____ Record set

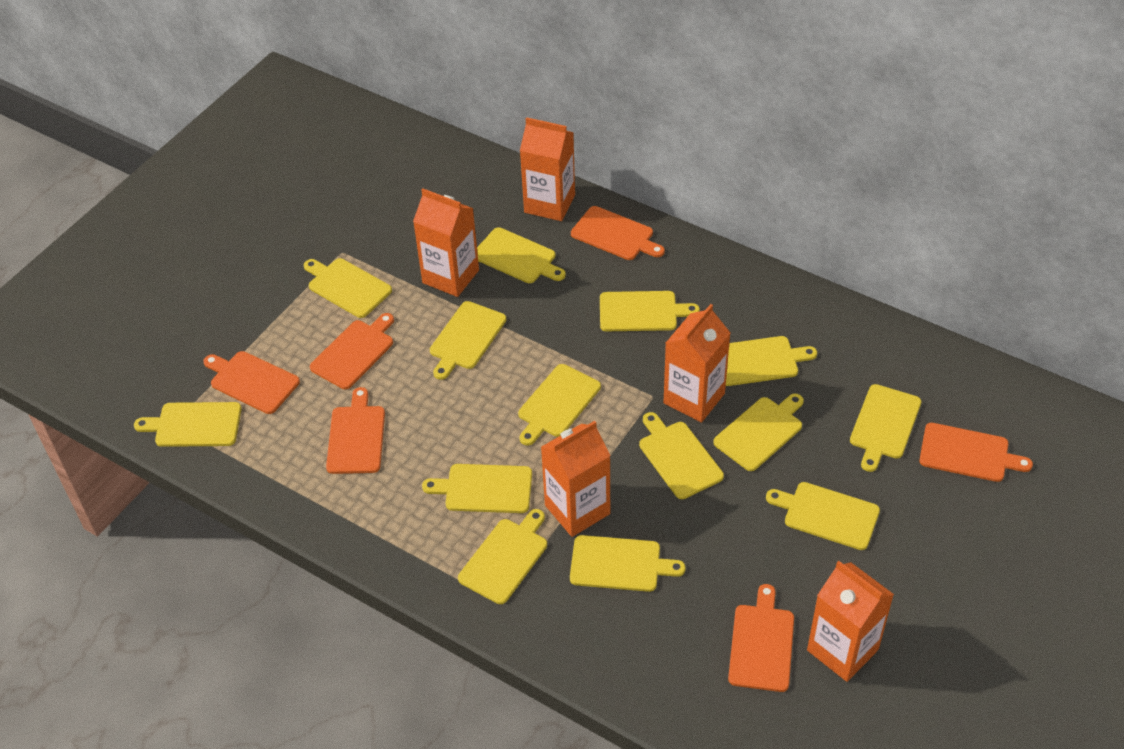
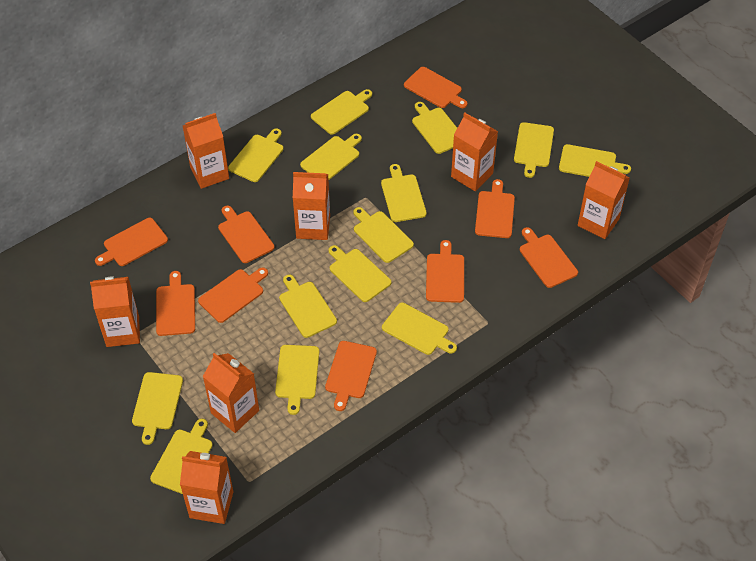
orange carton: 5 -> 7
orange cutting board: 6 -> 9

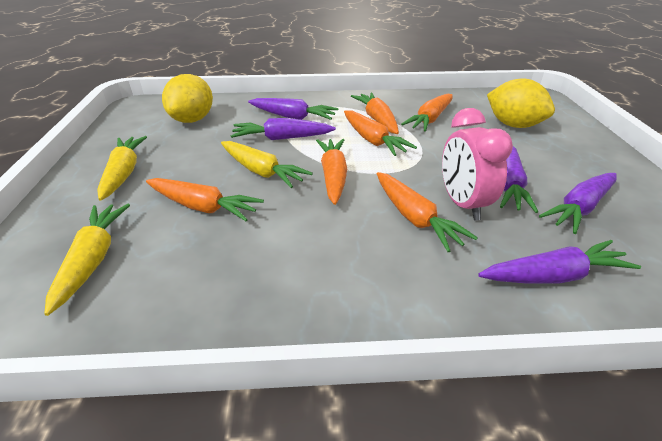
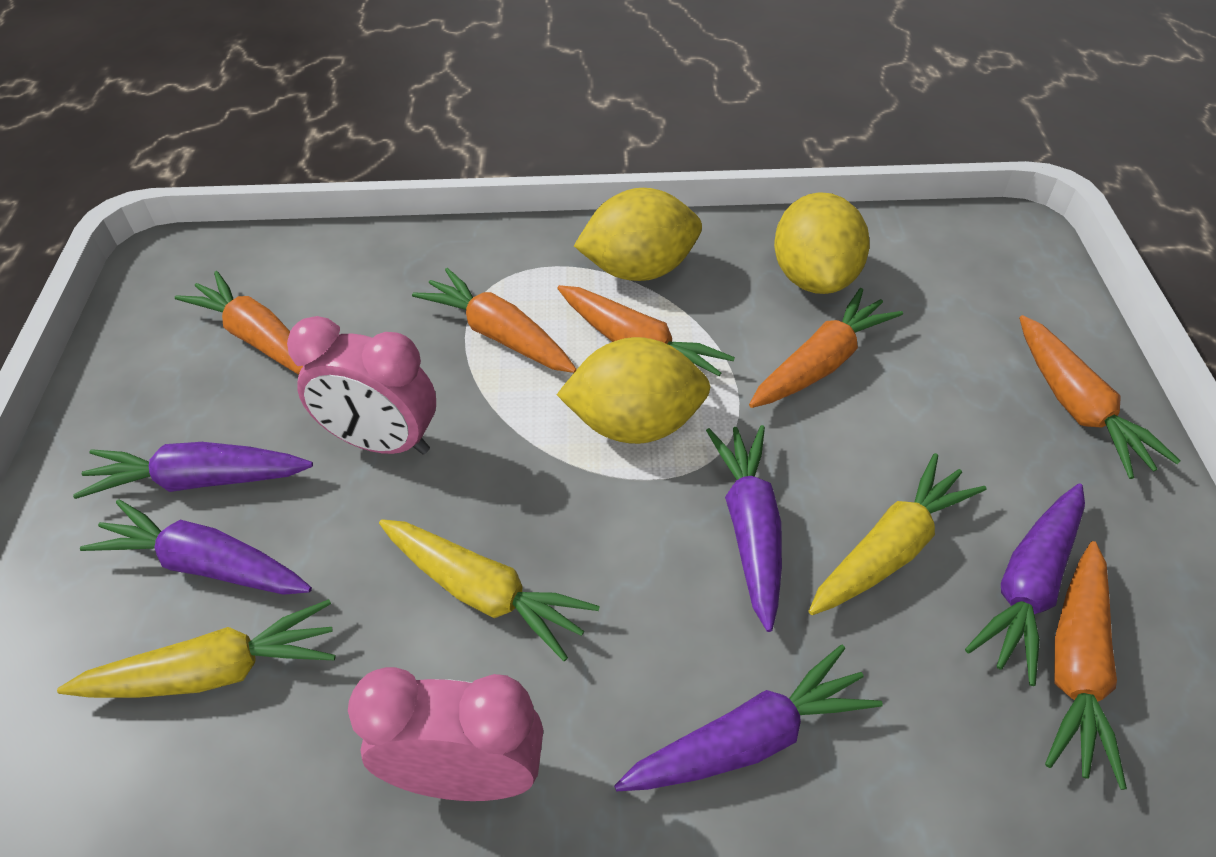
pink clock: 1 -> 2
yellow lemon: 2 -> 3

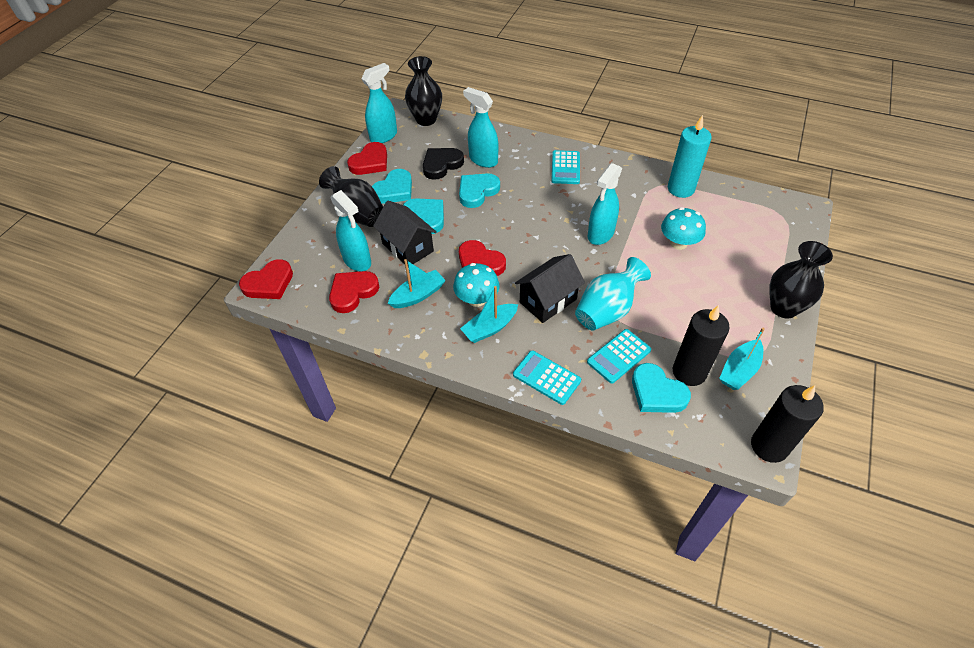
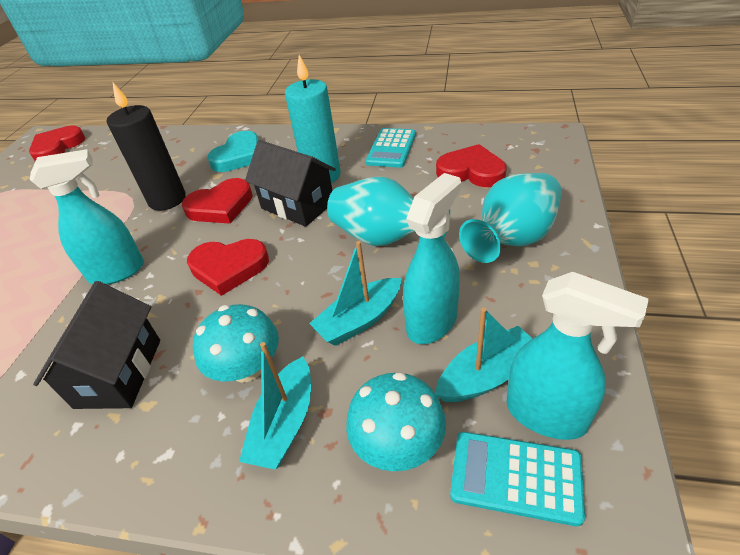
black candle: 2 -> 1
black heart: 1 -> 0
black vase: 3 -> 0
turquoise calculator: 3 -> 2
turquoise heart: 4 -> 1
turquoise spray bottle: 4 -> 3
turquoise vase: 1 -> 2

________

Exercise instructions>
Set down the records again exactly as they appear, leaving each picture behind.

Answer section>
orange carton: 5 -> 7
orange cutting board: 6 -> 9

pink clock: 1 -> 2
yellow lemon: 2 -> 3

black candle: 2 -> 1
black heart: 1 -> 0
black vase: 3 -> 0
turquoise calculator: 3 -> 2
turquoise heart: 4 -> 1
turquoise spray bottle: 4 -> 3
turquoise vase: 1 -> 2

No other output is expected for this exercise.